## What this task involves
Answer with the exact lines of the following material from the one containing "before: white dobolakax" through the one containing "pos1: [109, 130, 222, 193]", both end lines included.

## Record excerpts
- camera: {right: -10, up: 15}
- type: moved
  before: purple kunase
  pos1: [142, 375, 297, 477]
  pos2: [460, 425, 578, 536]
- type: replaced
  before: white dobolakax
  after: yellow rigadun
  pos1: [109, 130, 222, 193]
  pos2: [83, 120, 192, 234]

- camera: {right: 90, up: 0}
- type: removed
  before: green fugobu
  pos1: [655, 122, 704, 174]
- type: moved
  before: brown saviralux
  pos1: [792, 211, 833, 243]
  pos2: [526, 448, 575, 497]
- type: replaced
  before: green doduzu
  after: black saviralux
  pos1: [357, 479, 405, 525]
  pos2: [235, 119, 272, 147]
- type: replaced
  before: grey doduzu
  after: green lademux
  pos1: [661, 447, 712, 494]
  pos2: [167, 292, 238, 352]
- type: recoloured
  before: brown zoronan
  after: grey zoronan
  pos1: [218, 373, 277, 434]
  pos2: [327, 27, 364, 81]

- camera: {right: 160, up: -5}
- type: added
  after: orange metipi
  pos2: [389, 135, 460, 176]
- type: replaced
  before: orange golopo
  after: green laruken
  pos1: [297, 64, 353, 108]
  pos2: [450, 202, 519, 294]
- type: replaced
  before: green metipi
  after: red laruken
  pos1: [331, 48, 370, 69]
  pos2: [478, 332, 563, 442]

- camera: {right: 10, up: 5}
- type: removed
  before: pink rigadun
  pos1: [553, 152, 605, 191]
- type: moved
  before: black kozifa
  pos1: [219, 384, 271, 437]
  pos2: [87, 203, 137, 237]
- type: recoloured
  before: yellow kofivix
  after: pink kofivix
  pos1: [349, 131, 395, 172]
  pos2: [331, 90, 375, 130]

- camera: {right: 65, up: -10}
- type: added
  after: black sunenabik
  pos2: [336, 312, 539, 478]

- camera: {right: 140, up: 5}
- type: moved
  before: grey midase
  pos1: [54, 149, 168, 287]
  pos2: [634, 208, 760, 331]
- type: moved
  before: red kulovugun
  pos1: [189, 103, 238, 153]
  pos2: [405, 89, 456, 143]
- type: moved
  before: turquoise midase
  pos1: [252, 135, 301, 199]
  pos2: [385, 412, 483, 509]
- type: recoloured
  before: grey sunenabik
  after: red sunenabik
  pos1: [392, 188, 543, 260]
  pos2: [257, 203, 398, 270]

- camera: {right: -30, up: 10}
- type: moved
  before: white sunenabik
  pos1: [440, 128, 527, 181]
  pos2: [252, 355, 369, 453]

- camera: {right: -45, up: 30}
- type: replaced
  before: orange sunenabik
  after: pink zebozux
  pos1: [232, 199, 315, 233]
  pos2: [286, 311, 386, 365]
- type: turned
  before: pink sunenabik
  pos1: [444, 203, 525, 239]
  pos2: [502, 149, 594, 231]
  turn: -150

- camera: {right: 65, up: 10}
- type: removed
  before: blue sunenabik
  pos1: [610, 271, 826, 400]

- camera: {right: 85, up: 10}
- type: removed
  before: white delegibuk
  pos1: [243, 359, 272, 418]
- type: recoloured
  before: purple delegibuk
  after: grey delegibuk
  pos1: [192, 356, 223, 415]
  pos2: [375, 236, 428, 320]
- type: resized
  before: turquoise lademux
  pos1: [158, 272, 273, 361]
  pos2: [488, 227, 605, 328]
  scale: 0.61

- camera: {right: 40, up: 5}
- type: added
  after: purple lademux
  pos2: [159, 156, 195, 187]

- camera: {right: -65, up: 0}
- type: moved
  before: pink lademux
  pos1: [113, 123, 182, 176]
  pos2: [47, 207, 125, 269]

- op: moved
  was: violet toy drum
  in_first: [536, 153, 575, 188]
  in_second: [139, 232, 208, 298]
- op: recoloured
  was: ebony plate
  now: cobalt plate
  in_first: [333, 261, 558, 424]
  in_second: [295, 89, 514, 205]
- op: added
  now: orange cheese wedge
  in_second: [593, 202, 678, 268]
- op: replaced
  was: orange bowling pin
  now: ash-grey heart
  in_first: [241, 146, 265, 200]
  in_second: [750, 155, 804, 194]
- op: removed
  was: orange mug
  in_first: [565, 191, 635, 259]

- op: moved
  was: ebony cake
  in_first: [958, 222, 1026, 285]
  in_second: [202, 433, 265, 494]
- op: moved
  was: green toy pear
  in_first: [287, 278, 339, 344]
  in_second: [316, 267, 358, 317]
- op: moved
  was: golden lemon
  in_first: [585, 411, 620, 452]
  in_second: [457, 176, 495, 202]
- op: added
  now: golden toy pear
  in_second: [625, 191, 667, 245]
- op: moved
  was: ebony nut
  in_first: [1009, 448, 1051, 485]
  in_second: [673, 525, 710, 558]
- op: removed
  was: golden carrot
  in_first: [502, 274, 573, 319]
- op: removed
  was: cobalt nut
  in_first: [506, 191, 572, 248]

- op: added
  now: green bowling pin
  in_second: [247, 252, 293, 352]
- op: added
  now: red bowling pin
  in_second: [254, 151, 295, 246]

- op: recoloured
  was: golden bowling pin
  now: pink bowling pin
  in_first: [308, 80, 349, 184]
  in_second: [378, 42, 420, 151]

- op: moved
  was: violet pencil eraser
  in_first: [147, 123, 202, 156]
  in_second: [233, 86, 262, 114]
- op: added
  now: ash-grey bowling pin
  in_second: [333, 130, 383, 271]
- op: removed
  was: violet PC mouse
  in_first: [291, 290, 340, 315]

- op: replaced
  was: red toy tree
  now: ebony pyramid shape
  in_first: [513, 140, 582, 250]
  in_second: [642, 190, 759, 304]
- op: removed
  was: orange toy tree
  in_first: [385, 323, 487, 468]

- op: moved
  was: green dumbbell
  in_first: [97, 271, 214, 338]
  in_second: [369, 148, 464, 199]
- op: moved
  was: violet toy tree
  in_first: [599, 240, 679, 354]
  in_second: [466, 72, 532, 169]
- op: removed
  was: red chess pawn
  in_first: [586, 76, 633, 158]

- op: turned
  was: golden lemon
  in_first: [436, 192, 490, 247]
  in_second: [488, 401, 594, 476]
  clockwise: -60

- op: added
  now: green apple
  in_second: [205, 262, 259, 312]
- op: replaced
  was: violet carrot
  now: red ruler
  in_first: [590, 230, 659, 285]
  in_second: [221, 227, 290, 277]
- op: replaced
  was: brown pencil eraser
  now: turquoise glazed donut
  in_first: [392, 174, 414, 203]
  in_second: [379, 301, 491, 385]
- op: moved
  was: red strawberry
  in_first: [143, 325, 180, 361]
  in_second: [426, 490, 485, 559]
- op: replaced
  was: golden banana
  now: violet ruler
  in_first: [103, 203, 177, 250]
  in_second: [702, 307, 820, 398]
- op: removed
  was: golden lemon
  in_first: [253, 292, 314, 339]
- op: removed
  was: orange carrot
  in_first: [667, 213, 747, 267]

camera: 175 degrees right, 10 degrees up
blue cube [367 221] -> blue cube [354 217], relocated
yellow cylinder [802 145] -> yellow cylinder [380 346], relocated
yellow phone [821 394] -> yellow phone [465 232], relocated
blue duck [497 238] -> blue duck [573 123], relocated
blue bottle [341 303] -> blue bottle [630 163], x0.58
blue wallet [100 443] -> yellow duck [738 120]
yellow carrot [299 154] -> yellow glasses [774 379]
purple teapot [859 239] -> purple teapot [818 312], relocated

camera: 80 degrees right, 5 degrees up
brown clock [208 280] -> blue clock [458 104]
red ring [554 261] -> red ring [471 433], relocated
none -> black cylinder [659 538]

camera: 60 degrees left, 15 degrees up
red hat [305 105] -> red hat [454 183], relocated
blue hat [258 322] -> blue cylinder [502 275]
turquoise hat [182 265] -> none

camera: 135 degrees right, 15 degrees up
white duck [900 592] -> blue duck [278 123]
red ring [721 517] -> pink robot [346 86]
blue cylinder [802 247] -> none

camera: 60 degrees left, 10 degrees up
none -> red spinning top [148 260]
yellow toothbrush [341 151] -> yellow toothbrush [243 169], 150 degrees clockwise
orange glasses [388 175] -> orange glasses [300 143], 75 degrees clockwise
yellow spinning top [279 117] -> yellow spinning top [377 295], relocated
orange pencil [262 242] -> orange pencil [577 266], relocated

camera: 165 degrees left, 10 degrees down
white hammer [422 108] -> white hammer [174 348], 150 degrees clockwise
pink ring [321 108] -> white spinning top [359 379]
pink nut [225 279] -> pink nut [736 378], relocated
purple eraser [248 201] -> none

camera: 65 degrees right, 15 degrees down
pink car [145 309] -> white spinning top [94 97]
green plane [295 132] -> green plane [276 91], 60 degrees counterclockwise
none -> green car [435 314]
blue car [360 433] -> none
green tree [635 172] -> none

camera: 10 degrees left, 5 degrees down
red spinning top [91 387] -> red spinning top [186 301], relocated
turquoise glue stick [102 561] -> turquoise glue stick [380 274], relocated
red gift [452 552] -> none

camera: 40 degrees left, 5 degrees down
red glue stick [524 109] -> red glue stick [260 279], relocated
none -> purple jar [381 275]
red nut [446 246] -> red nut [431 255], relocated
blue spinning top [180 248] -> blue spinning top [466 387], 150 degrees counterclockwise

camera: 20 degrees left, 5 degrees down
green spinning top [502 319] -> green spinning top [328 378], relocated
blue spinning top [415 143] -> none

## Reply to the task
  before: white dobolakax
  after: yellow rigadun
  pos1: [109, 130, 222, 193]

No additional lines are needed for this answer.